• [PROBLEM REQUIREMENTS] Only the lines below, from the one with "black traffic cone [357,254,390,301]" through the one with "none -> pink fork [639,166,741,219]", are to be written out, exactly.

══ DATA RECORDS ══

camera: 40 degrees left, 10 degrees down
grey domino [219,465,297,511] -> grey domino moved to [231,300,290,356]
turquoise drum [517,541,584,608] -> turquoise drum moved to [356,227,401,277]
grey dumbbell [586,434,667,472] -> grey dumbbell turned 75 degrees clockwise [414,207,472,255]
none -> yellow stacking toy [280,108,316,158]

═══
══ DATA RECORDS ══

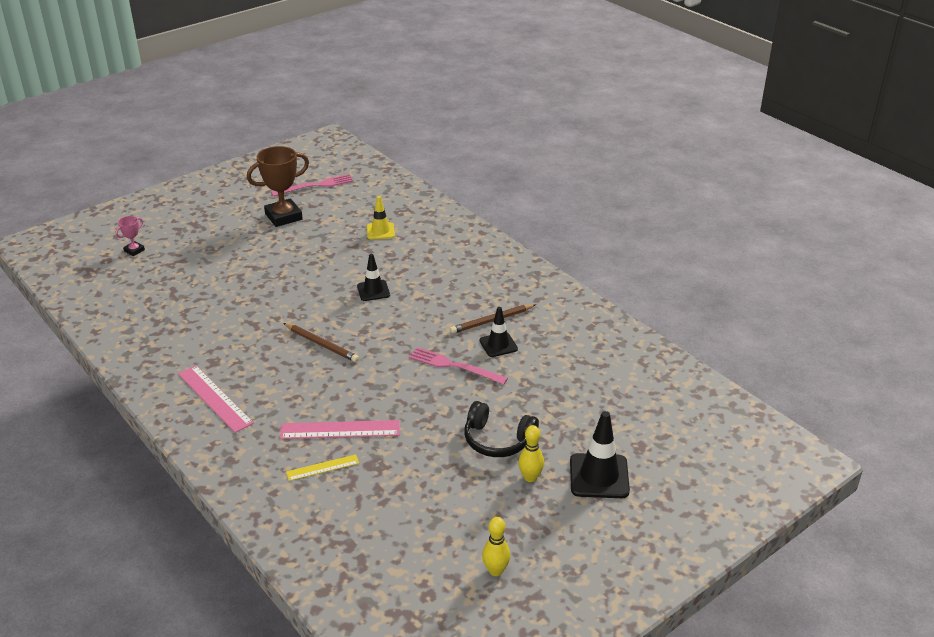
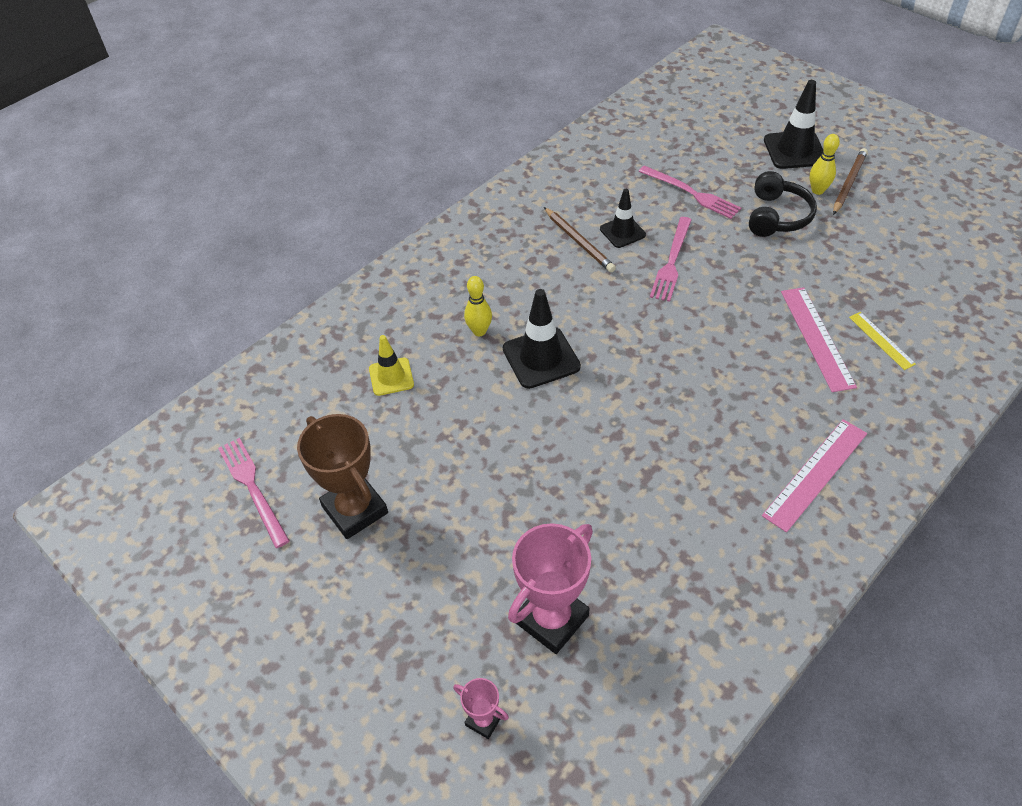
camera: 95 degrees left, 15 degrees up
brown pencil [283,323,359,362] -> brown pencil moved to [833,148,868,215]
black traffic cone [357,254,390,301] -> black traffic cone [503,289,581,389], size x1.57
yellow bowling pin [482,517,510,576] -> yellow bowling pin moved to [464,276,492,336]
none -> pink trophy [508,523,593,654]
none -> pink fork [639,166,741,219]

═══
══ DATA RECORDS ══

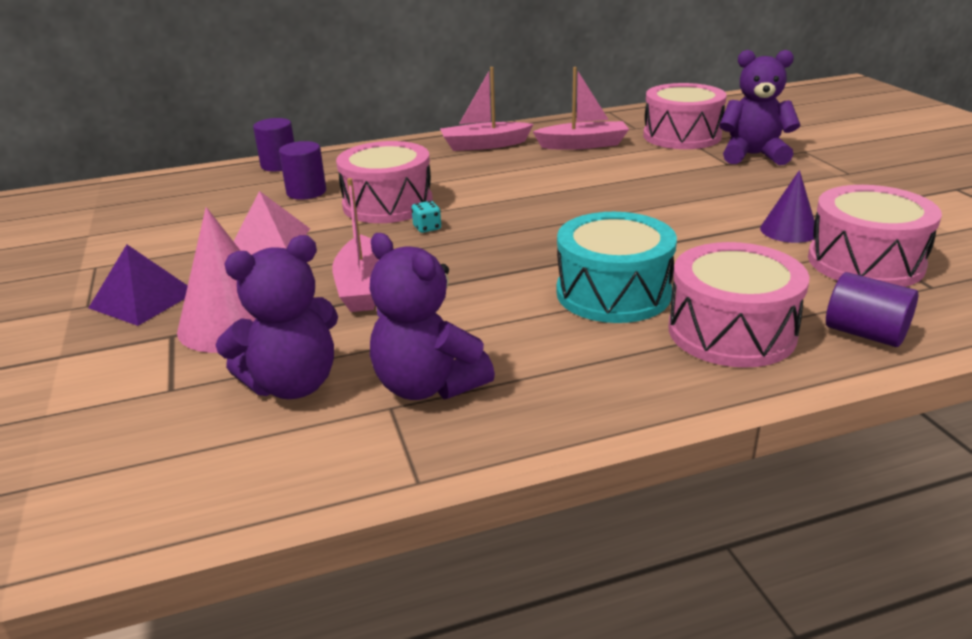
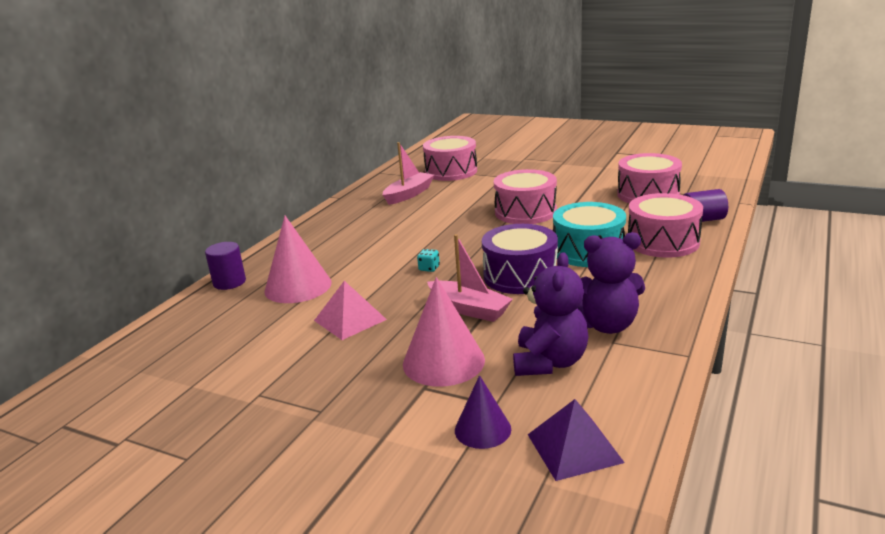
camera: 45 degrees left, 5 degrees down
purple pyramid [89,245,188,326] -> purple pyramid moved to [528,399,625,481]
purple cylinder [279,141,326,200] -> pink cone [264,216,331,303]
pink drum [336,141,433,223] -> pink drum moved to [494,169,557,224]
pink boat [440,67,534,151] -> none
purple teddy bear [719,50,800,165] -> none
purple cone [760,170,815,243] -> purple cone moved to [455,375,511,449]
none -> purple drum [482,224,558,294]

═══

• [ANSWER AREA]
black traffic cone [357,254,390,301] -> black traffic cone [503,289,581,389], size x1.57
yellow bowling pin [482,517,510,576] -> yellow bowling pin moved to [464,276,492,336]
none -> pink trophy [508,523,593,654]
none -> pink fork [639,166,741,219]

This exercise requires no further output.